(MATERIAL FOR THE TASK Opens)

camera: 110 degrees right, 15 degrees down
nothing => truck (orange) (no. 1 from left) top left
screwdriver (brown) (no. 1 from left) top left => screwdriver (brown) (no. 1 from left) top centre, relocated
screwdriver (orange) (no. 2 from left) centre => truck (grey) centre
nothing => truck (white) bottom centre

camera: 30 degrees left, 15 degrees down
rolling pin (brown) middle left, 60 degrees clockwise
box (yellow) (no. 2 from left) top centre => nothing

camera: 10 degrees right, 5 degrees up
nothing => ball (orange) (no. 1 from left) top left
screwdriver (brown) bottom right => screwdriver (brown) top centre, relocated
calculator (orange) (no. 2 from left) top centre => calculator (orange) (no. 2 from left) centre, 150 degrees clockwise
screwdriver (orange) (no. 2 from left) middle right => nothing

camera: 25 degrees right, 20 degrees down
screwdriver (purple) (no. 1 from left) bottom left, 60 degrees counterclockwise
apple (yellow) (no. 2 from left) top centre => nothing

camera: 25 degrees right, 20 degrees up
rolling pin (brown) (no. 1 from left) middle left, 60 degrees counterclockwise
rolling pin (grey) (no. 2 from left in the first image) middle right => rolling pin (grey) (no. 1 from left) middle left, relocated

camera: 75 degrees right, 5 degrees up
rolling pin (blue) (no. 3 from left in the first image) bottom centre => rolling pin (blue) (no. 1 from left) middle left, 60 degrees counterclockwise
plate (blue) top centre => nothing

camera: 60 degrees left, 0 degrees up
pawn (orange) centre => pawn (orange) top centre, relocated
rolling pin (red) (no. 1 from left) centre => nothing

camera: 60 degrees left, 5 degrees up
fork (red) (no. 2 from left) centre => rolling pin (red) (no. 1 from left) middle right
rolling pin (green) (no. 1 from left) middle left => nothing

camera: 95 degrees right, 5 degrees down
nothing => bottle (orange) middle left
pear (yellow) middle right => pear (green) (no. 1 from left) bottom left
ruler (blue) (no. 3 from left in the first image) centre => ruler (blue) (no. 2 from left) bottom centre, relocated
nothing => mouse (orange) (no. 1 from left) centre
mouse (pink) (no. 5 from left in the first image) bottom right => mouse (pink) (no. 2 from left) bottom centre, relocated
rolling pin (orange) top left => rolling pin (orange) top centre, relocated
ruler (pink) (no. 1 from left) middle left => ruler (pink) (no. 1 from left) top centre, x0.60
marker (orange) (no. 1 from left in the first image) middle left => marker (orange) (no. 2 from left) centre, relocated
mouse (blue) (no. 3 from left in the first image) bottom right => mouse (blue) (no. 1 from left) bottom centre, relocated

(MATERIAL FOR THE TASK Closes)

Return, unchanged, the run of lines above that opens with the line containing "screwdriver (brown) (no. 1 from left) top left" and closes with the line containing "screwdriver (orange) (no. 2 from left) centre". Include both.

screwdriver (brown) (no. 1 from left) top left => screwdriver (brown) (no. 1 from left) top centre, relocated
screwdriver (orange) (no. 2 from left) centre => truck (grey) centre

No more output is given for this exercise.